* [Your goal]:
Leave the pictures out. Return all other data exactly.

* [Given material]:
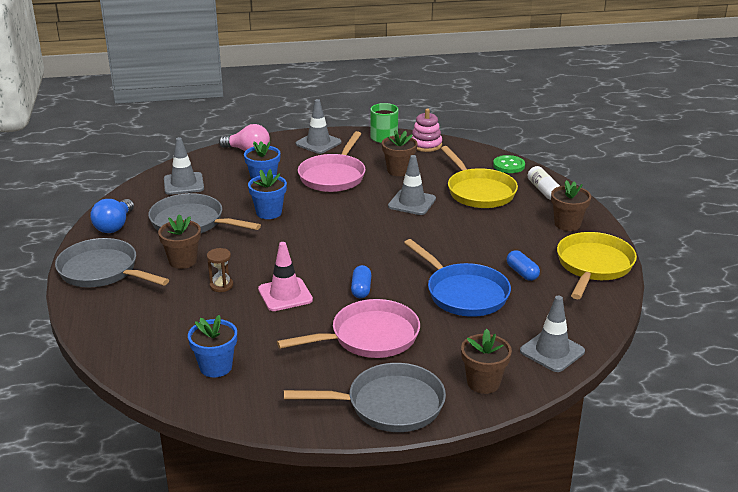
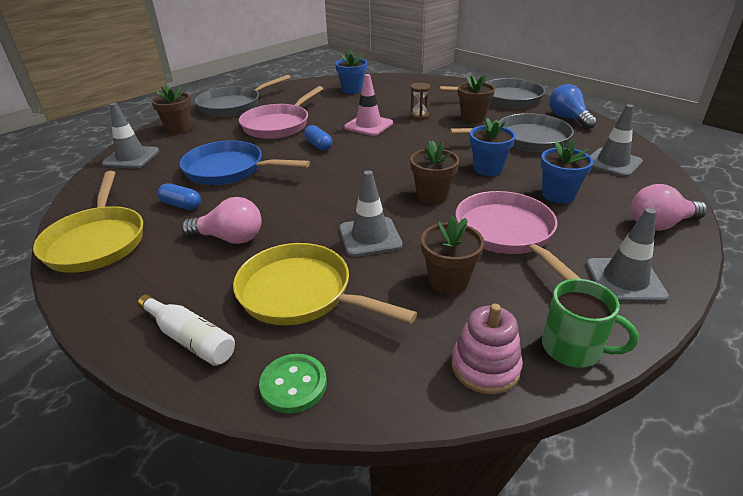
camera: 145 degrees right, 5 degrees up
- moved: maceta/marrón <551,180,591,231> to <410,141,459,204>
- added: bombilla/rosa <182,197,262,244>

* [Your response]:
camera: 145 degrees right, 5 degrees up
- moved: maceta/marrón <551,180,591,231> to <410,141,459,204>
- added: bombilla/rosa <182,197,262,244>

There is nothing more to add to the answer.